____ Recorded data

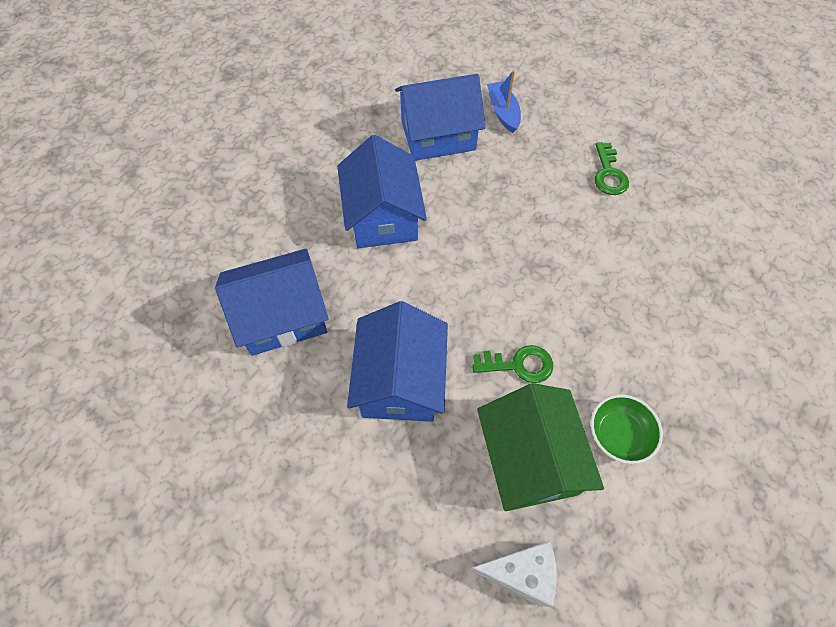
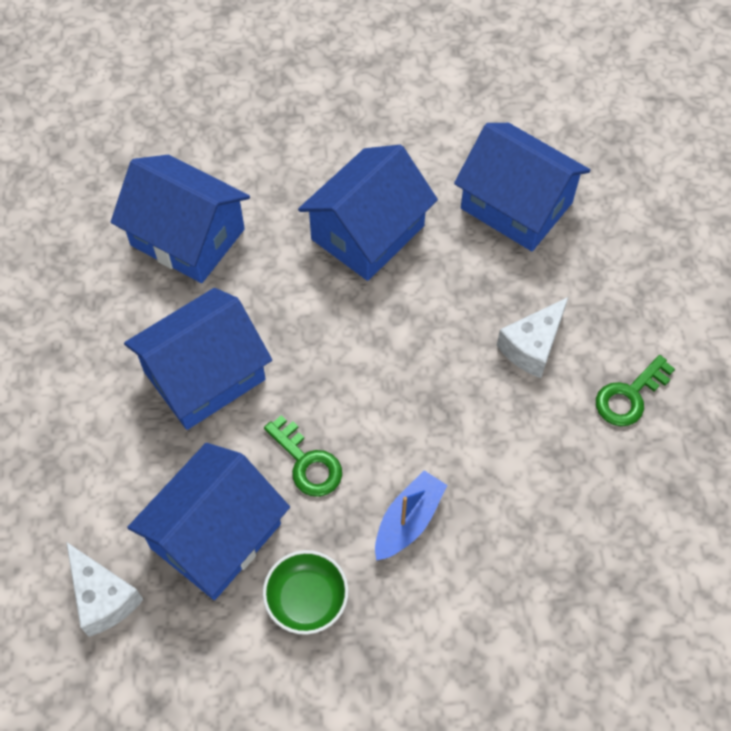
camera: 50 degrees right, 0 degrees up
(503, 112) = (612, 240): blue boat -> blue boat (408, 520)
(530, 459) = (216, 536): green house -> blue house
(538, 193) = (532, 346): none -> white cheese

________

§ Task directions: Find the count of lines in the data above where the string "blue" occurs. Provide that number alone.

§ Task answer: 2